══ Information shown ══

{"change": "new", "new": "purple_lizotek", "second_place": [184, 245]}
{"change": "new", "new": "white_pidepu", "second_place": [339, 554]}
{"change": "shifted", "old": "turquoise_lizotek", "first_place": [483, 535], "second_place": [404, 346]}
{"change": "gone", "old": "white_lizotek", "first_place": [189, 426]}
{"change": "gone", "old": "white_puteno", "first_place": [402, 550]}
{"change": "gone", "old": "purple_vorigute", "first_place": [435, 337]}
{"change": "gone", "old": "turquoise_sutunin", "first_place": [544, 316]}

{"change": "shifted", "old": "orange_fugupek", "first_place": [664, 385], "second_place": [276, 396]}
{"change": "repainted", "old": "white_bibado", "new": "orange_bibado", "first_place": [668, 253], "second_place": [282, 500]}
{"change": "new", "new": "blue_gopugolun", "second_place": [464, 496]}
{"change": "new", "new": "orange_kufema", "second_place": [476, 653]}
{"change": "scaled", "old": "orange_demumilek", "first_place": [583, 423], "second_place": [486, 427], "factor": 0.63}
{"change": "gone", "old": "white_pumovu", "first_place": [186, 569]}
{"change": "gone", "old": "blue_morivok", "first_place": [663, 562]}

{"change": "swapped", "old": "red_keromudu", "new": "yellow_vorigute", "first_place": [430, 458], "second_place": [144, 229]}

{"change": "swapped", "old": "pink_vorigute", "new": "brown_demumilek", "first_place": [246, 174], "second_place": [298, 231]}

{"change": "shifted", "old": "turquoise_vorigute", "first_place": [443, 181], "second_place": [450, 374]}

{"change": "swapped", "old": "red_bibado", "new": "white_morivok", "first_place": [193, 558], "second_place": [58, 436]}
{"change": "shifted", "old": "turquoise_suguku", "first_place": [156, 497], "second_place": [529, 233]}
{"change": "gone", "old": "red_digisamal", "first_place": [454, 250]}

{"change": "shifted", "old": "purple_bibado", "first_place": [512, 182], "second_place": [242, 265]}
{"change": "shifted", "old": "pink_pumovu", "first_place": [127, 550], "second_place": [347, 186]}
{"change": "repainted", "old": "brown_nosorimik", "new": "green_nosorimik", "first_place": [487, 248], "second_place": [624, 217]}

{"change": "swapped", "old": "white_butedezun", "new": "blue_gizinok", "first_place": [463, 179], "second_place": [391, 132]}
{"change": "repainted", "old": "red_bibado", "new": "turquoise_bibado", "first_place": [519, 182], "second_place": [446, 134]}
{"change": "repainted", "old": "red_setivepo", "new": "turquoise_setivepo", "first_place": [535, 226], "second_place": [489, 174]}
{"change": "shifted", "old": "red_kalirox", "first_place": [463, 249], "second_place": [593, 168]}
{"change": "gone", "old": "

═══

* What this task involves:
Print out all the material above, unaltered.

* Result for this exercise:
{"change": "new", "new": "purple_lizotek", "second_place": [184, 245]}
{"change": "new", "new": "white_pidepu", "second_place": [339, 554]}
{"change": "shifted", "old": "turquoise_lizotek", "first_place": [483, 535], "second_place": [404, 346]}
{"change": "gone", "old": "white_lizotek", "first_place": [189, 426]}
{"change": "gone", "old": "white_puteno", "first_place": [402, 550]}
{"change": "gone", "old": "purple_vorigute", "first_place": [435, 337]}
{"change": "gone", "old": "turquoise_sutunin", "first_place": [544, 316]}

{"change": "shifted", "old": "orange_fugupek", "first_place": [664, 385], "second_place": [276, 396]}
{"change": "repainted", "old": "white_bibado", "new": "orange_bibado", "first_place": [668, 253], "second_place": [282, 500]}
{"change": "new", "new": "blue_gopugolun", "second_place": [464, 496]}
{"change": "new", "new": "orange_kufema", "second_place": [476, 653]}
{"change": "scaled", "old": "orange_demumilek", "first_place": [583, 423], "second_place": [486, 427], "factor": 0.63}
{"change": "gone", "old": "white_pumovu", "first_place": [186, 569]}
{"change": "gone", "old": "blue_morivok", "first_place": [663, 562]}

{"change": "swapped", "old": "red_keromudu", "new": "yellow_vorigute", "first_place": [430, 458], "second_place": [144, 229]}

{"change": "swapped", "old": "pink_vorigute", "new": "brown_demumilek", "first_place": [246, 174], "second_place": [298, 231]}

{"change": "shifted", "old": "turquoise_vorigute", "first_place": [443, 181], "second_place": [450, 374]}

{"change": "swapped", "old": "red_bibado", "new": "white_morivok", "first_place": [193, 558], "second_place": [58, 436]}
{"change": "shifted", "old": "turquoise_suguku", "first_place": [156, 497], "second_place": [529, 233]}
{"change": "gone", "old": "red_digisamal", "first_place": [454, 250]}

{"change": "shifted", "old": "purple_bibado", "first_place": [512, 182], "second_place": [242, 265]}
{"change": "shifted", "old": "pink_pumovu", "first_place": [127, 550], "second_place": [347, 186]}
{"change": "repainted", "old": "brown_nosorimik", "new": "green_nosorimik", "first_place": [487, 248], "second_place": [624, 217]}

{"change": "swapped", "old": "white_butedezun", "new": "blue_gizinok", "first_place": [463, 179], "second_place": [391, 132]}
{"change": "repainted", "old": "red_bibado", "new": "turquoise_bibado", "first_place": [519, 182], "second_place": [446, 134]}
{"change": "repainted", "old": "red_setivepo", "new": "turquoise_setivepo", "first_place": [535, 226], "second_place": [489, 174]}
{"change": "shifted", "old": "red_kalirox", "first_place": [463, 249], "second_place": [593, 168]}
{"change": "gone", "old": "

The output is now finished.